[Exercise data — start]

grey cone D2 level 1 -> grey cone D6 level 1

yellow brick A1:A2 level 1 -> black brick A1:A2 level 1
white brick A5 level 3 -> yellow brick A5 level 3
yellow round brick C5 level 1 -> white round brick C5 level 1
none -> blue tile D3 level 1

[Exercise data — finish]

## What is needed
Once the line that contains "yellow brick A1:A2" is found, please give it again exactly, along with each line that comes after it, through the last line of the entries.

## Output for this task
yellow brick A1:A2 level 1 -> black brick A1:A2 level 1
white brick A5 level 3 -> yellow brick A5 level 3
yellow round brick C5 level 1 -> white round brick C5 level 1
none -> blue tile D3 level 1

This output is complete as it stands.